### Problem to work on
Every line of the entries with the word "blue" in it should be shown.
** Entries provided follows **
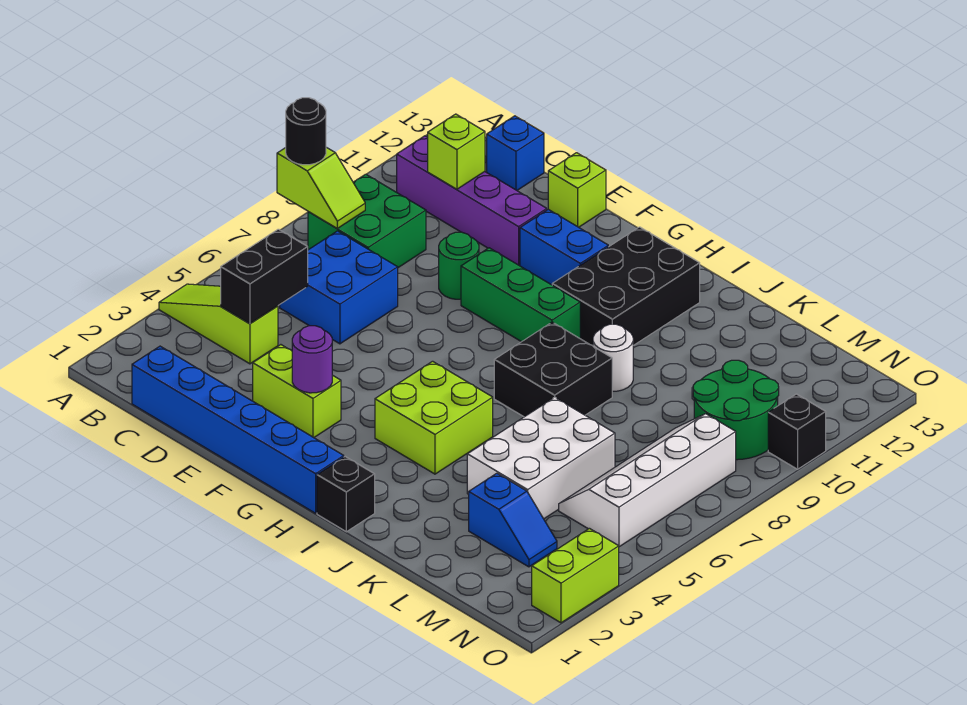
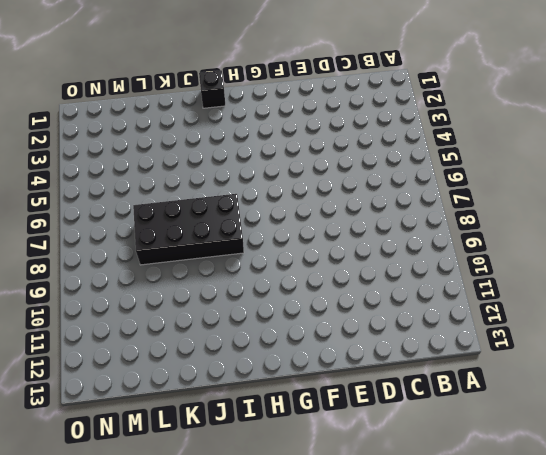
black brick I7:L8 level 1 -> black brick I7:J8 level 1
none -> lime slope A4:C4 level 1 top C
none -> green brick B8:C9 level 1
none -> purple brick B11:E11 level 1

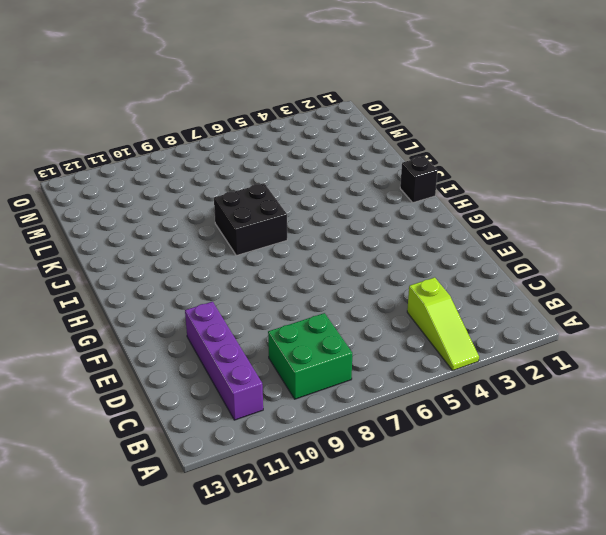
none -> blue brick C1:H1 level 1
none -> blue brick C6:D7 level 1
none -> blue brick C13 level 1

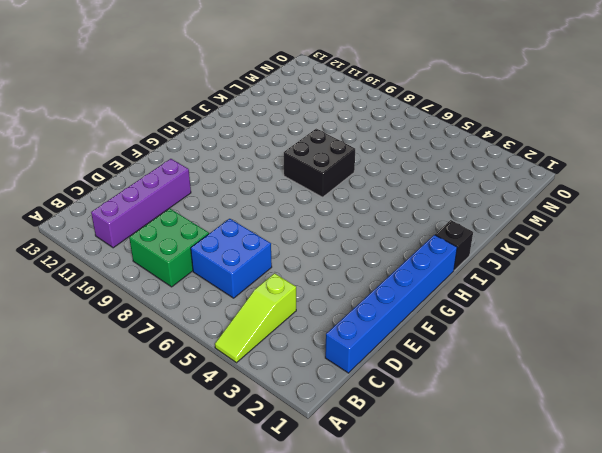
none -> blue brick C13 level 1
none -> lime brick E3:F3 level 1
none -> green round brick E9 level 1

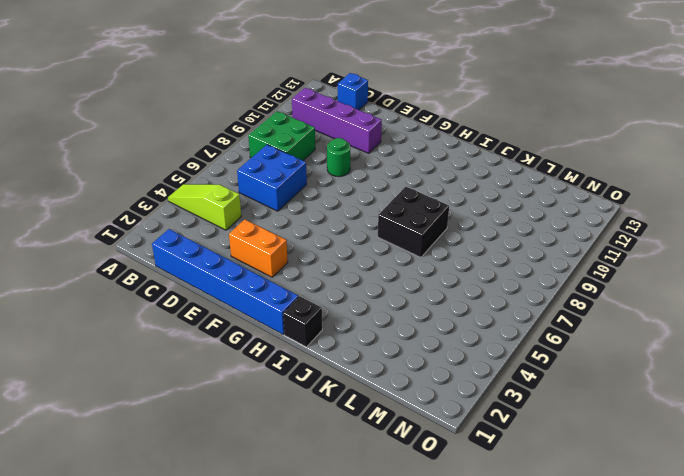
orange brick E3:F3 level 1 -> lime brick E3:F3 level 1
none -> lime brick E13 level 1
none -> green brick F9:H9 level 1
none -> blue brick F11:G11 level 1

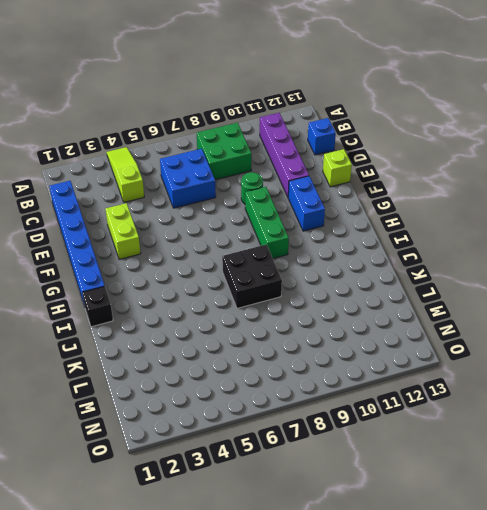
none -> lime brick H4:I5 level 1
none -> black brick H10:I12 level 1
none -> white round brick J9 level 1

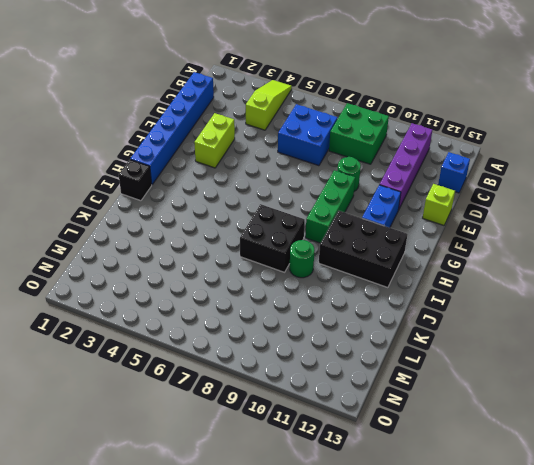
green round brick J9 level 1 -> white round brick J9 level 1
none -> lime brick H4:I5 level 1
none -> white brick K4:L6 level 1
none -> blue slope L3:M3 level 1 top L

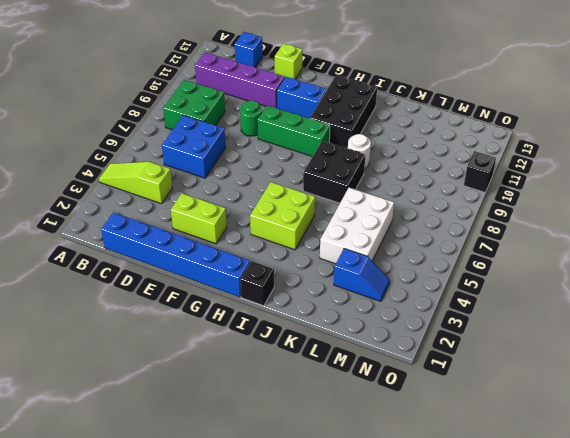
none -> white slope M5:N8 level 1 top N
none -> green round brick M9:N10 level 1
none -> lime brick O2:O3 level 1

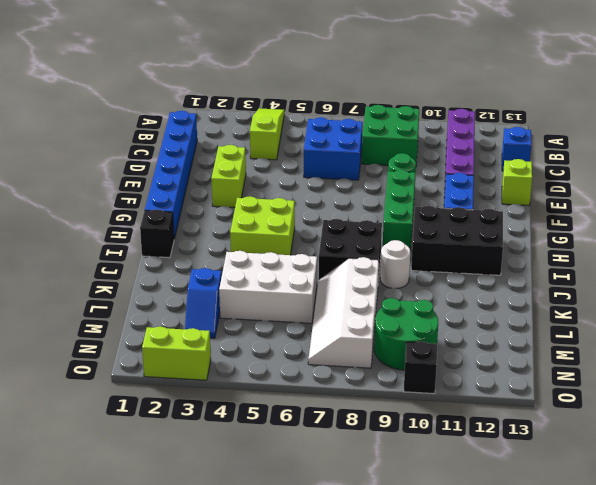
white slope K7:N8 level 1 top 8 -> white slope M5:N8 level 1 top N
none -> lime slope A8:B8 level 2 top A
none -> black brick C4:C5 level 2
none -> lime brick C11 level 2

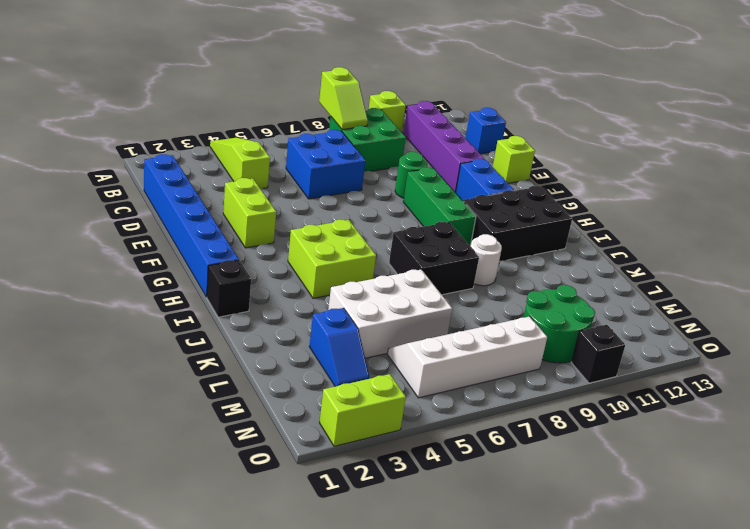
lime brick A10 level 1 -> lime brick C11 level 2
none -> black brick C4:C5 level 2
none -> purple round brick F3 level 2
none -> black round brick A8 level 3

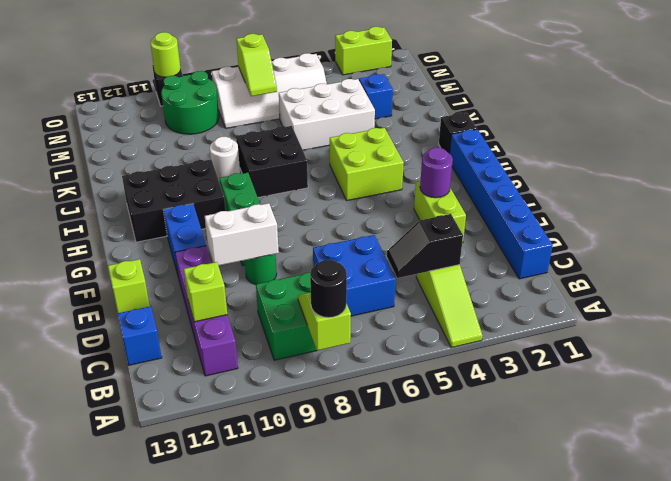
black slope C4:C5 level 2 top 4 -> black brick C4:C5 level 2
white brick E9:E10 level 2 -> none
lime slope M7:N7 level 2 top N -> none
lime round brick O10 level 2 -> none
** End of Entries provided **
### Response area
none -> blue brick C1:H1 level 1
none -> blue brick C6:D7 level 1
none -> blue brick C13 level 1
none -> blue brick C13 level 1
none -> blue brick F11:G11 level 1
none -> blue slope L3:M3 level 1 top L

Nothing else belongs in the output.